EXCERPTED RECORDS »
● ● ● ●
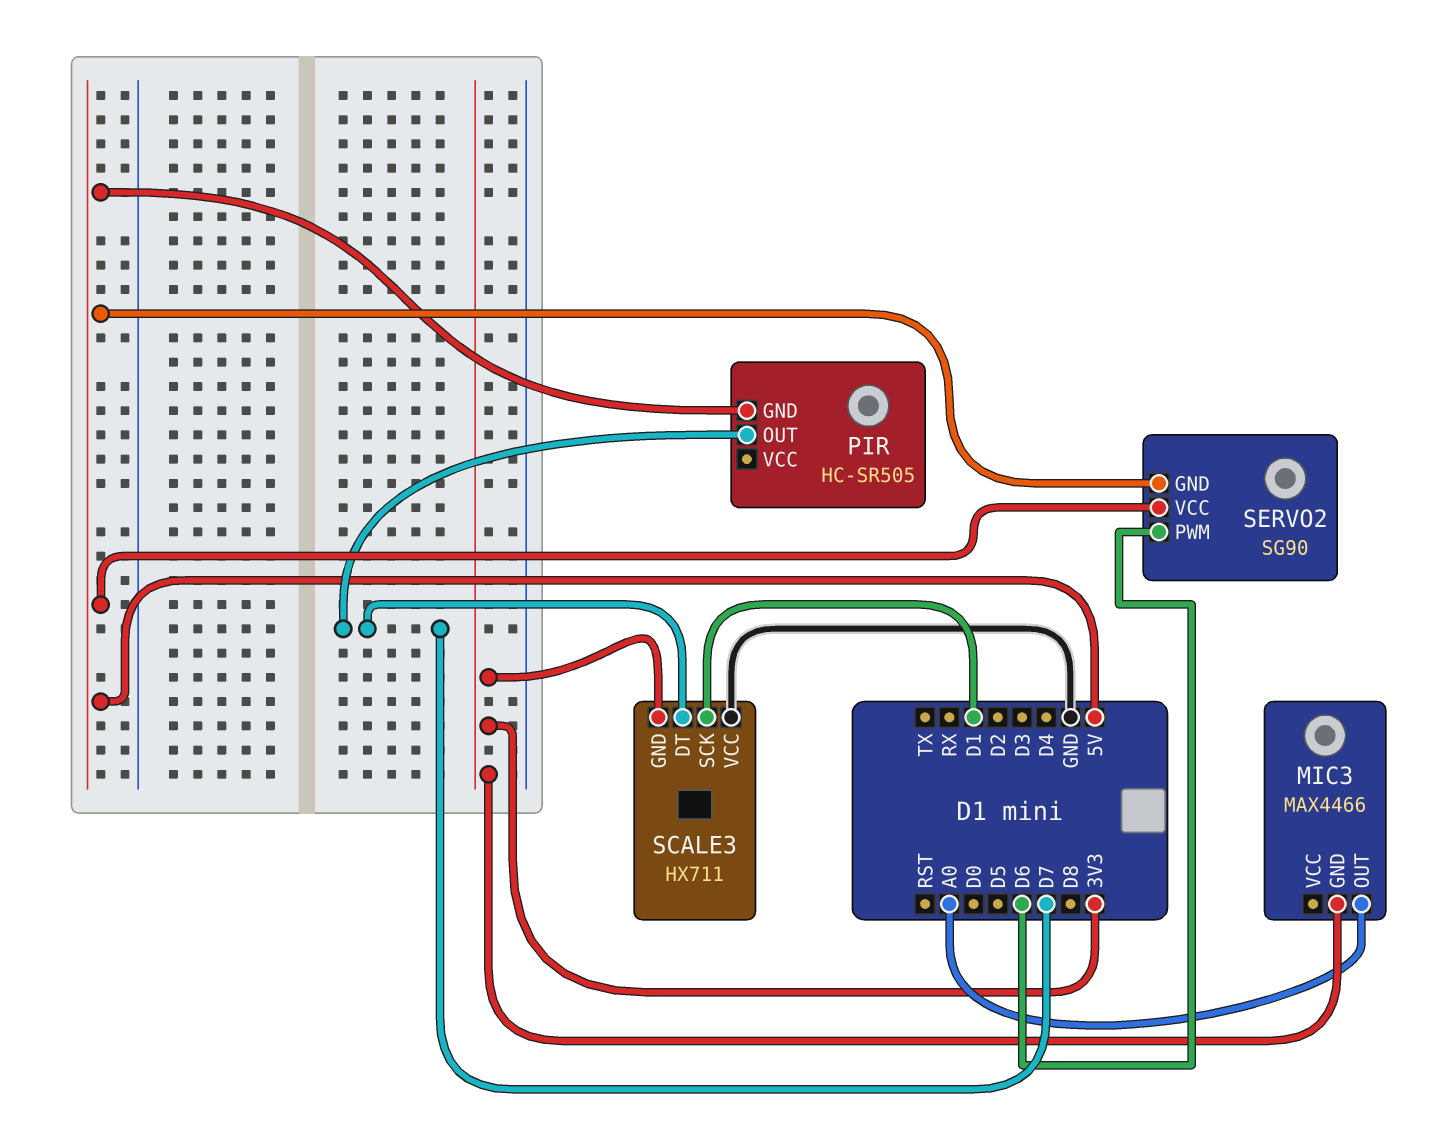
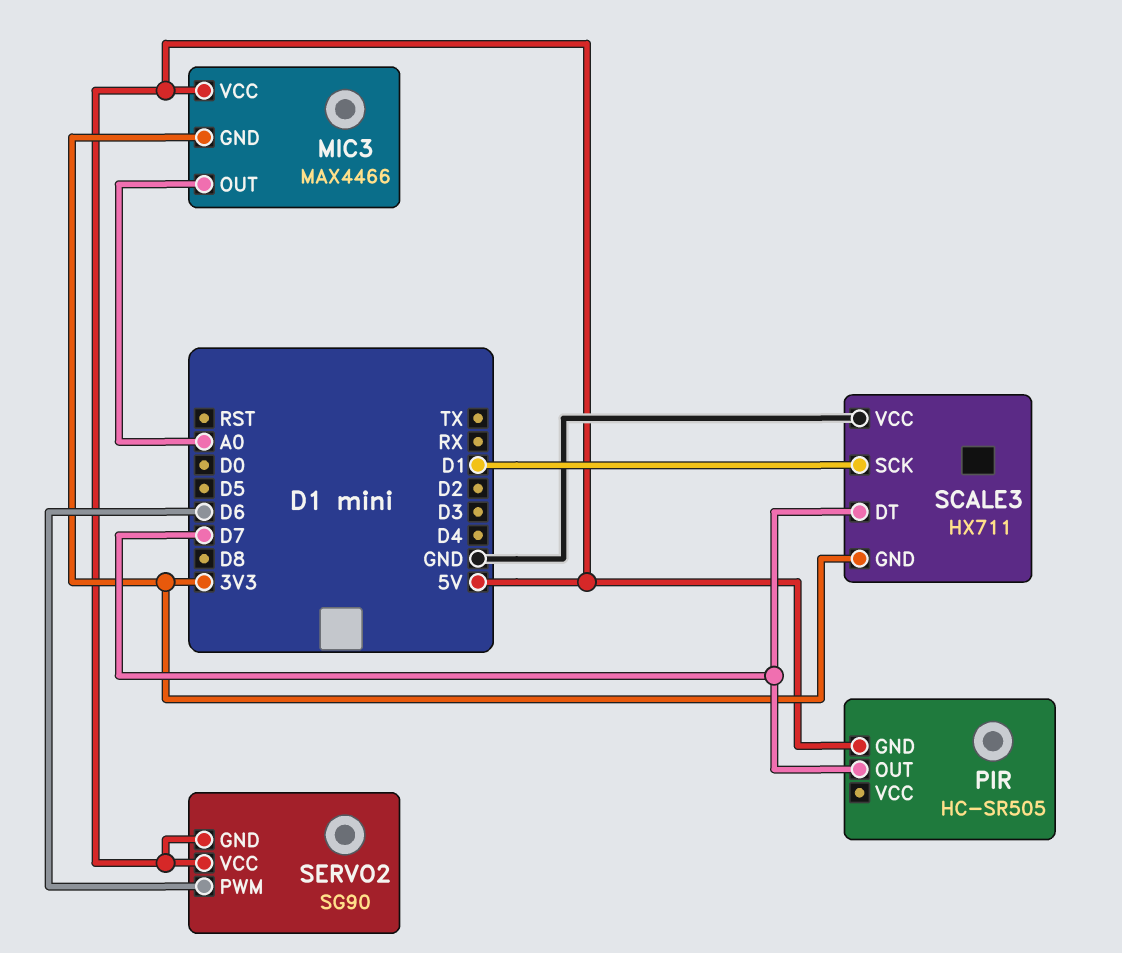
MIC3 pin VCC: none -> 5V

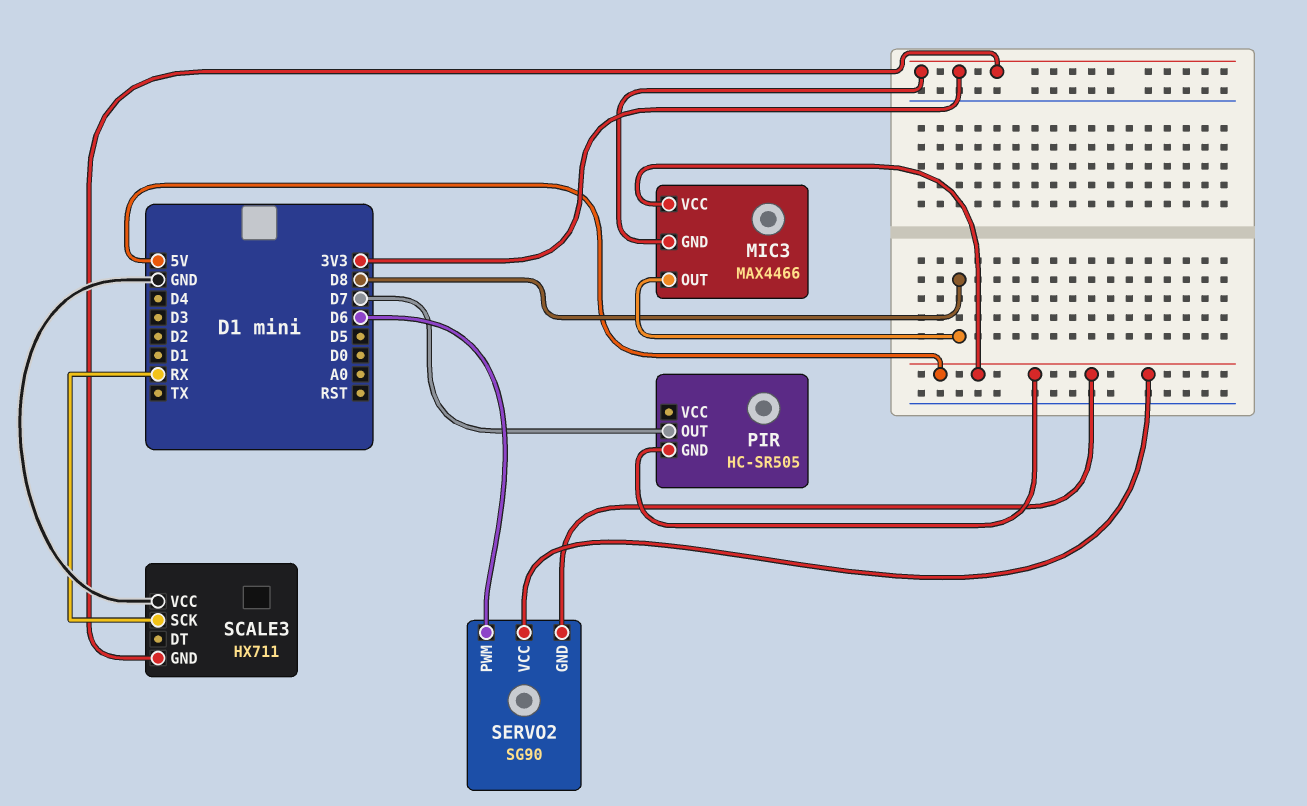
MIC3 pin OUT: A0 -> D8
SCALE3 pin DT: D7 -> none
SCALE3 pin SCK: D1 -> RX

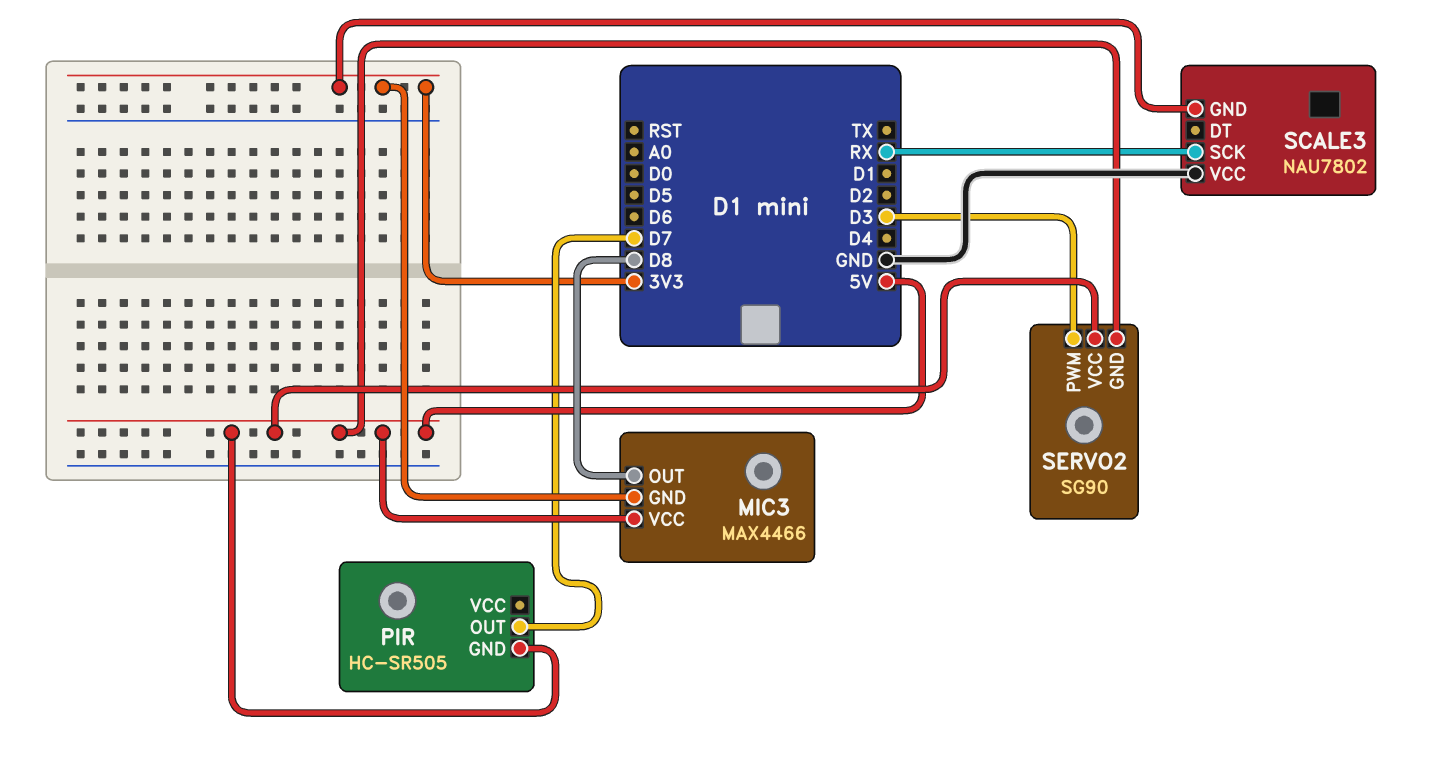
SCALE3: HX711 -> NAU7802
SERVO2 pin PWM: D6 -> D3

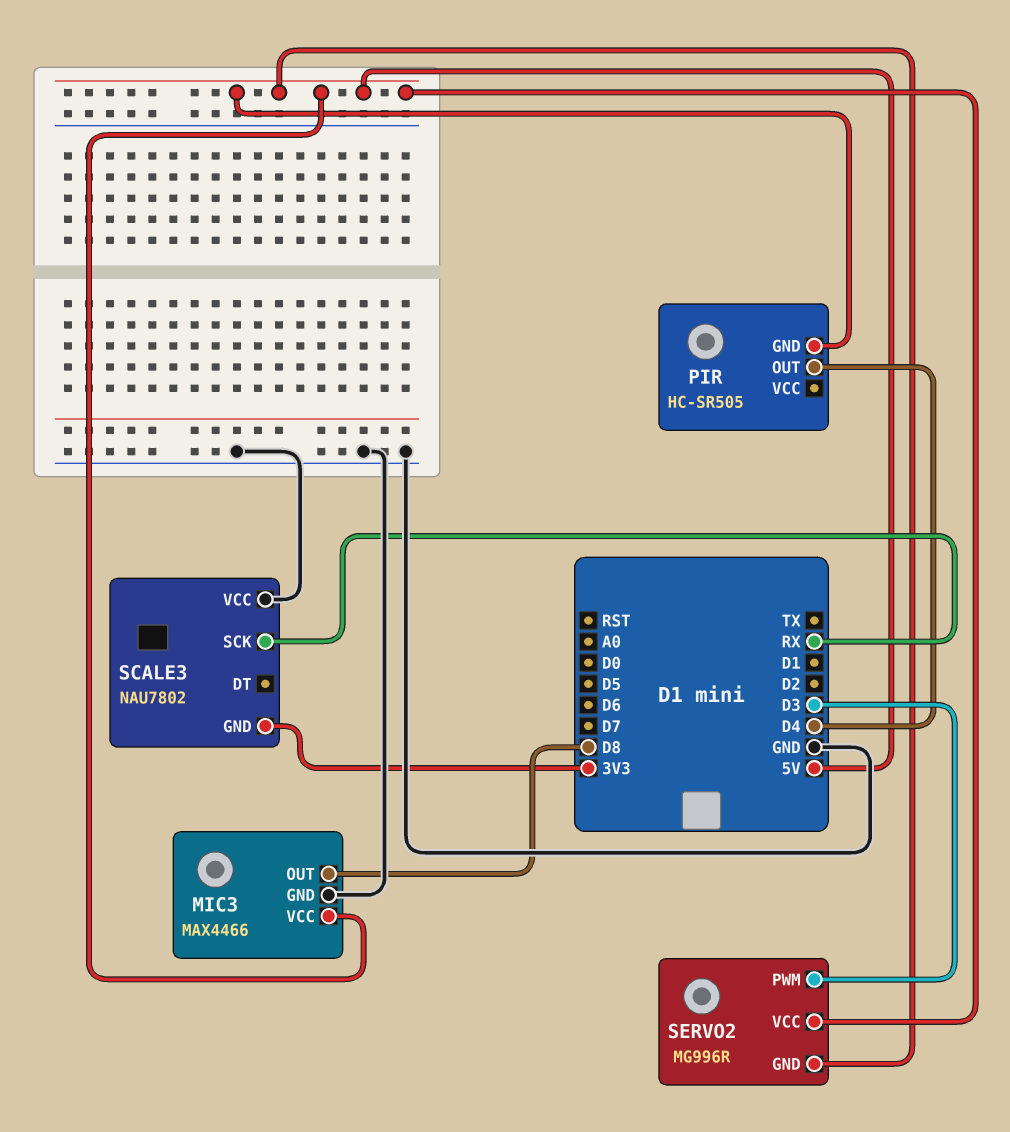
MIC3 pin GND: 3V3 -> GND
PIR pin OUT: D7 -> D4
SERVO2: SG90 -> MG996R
● ● ● ●
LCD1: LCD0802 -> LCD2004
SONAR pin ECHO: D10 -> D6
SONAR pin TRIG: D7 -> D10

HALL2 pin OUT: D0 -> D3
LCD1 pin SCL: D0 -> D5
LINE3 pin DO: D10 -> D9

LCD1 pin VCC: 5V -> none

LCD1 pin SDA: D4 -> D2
● ● ● ●
What lines above contain "none"? Copy them out.

ANSWER FOR THIS EXERCISE »
MIC3 pin VCC: none -> 5V
SCALE3 pin DT: D7 -> none
LCD1 pin VCC: 5V -> none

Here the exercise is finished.